Directions for this task —
Repeat the listing below line for line, exactly as shown.

Provided records —
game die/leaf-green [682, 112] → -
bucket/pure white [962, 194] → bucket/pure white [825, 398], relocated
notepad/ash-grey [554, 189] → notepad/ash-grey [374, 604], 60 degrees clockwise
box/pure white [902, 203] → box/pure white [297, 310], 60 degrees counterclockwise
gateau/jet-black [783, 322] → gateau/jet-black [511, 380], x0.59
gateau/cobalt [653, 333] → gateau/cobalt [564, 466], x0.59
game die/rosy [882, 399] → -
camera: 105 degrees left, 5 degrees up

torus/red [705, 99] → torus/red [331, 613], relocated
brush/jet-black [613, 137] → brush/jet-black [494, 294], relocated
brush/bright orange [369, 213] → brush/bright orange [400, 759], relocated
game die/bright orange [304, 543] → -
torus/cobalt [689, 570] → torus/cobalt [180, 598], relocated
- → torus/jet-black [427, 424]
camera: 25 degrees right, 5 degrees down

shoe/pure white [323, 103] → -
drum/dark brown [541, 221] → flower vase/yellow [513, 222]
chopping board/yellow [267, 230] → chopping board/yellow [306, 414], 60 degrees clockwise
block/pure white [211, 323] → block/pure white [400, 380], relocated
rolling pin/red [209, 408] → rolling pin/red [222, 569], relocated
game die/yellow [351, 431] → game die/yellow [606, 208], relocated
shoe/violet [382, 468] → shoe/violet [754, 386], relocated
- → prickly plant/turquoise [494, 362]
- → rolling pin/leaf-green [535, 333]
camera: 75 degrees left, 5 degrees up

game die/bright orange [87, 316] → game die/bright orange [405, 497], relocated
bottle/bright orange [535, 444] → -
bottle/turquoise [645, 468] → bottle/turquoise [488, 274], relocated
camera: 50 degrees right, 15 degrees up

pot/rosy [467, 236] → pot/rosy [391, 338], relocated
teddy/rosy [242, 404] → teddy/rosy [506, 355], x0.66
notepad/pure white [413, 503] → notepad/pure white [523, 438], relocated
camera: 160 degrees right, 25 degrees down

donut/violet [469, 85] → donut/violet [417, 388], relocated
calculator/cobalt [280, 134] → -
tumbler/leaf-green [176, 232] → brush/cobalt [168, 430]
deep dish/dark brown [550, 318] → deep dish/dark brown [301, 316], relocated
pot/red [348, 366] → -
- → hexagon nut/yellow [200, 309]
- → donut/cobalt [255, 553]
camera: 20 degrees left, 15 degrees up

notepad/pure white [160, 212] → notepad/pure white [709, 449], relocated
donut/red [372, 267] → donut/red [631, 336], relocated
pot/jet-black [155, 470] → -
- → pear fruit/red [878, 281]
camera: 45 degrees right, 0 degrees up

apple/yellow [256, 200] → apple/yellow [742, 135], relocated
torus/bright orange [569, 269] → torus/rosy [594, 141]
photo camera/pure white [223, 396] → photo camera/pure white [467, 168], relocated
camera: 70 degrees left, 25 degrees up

Answer space —
game die/leaf-green [682, 112] → -
bucket/pure white [962, 194] → bucket/pure white [825, 398], relocated
notepad/ash-grey [554, 189] → notepad/ash-grey [374, 604], 60 degrees clockwise
box/pure white [902, 203] → box/pure white [297, 310], 60 degrees counterclockwise
gateau/jet-black [783, 322] → gateau/jet-black [511, 380], x0.59
gateau/cobalt [653, 333] → gateau/cobalt [564, 466], x0.59
game die/rosy [882, 399] → -
camera: 105 degrees left, 5 degrees up

torus/red [705, 99] → torus/red [331, 613], relocated
brush/jet-black [613, 137] → brush/jet-black [494, 294], relocated
brush/bright orange [369, 213] → brush/bright orange [400, 759], relocated
game die/bright orange [304, 543] → -
torus/cobalt [689, 570] → torus/cobalt [180, 598], relocated
- → torus/jet-black [427, 424]
camera: 25 degrees right, 5 degrees down

shoe/pure white [323, 103] → -
drum/dark brown [541, 221] → flower vase/yellow [513, 222]
chopping board/yellow [267, 230] → chopping board/yellow [306, 414], 60 degrees clockwise
block/pure white [211, 323] → block/pure white [400, 380], relocated
rolling pin/red [209, 408] → rolling pin/red [222, 569], relocated
game die/yellow [351, 431] → game die/yellow [606, 208], relocated
shoe/violet [382, 468] → shoe/violet [754, 386], relocated
- → prickly plant/turquoise [494, 362]
- → rolling pin/leaf-green [535, 333]
camera: 75 degrees left, 5 degrees up

game die/bright orange [87, 316] → game die/bright orange [405, 497], relocated
bottle/bright orange [535, 444] → -
bottle/turquoise [645, 468] → bottle/turquoise [488, 274], relocated
camera: 50 degrees right, 15 degrees up

pot/rosy [467, 236] → pot/rosy [391, 338], relocated
teddy/rosy [242, 404] → teddy/rosy [506, 355], x0.66
notepad/pure white [413, 503] → notepad/pure white [523, 438], relocated
camera: 160 degrees right, 25 degrees down

donut/violet [469, 85] → donut/violet [417, 388], relocated
calculator/cobalt [280, 134] → -
tumbler/leaf-green [176, 232] → brush/cobalt [168, 430]
deep dish/dark brown [550, 318] → deep dish/dark brown [301, 316], relocated
pot/red [348, 366] → -
- → hexagon nut/yellow [200, 309]
- → donut/cobalt [255, 553]
camera: 20 degrees left, 15 degrees up

notepad/pure white [160, 212] → notepad/pure white [709, 449], relocated
donut/red [372, 267] → donut/red [631, 336], relocated
pot/jet-black [155, 470] → -
- → pear fruit/red [878, 281]
camera: 45 degrees right, 0 degrees up

apple/yellow [256, 200] → apple/yellow [742, 135], relocated
torus/bright orange [569, 269] → torus/rosy [594, 141]
photo camera/pure white [223, 396] → photo camera/pure white [467, 168], relocated
camera: 70 degrees left, 25 degrees up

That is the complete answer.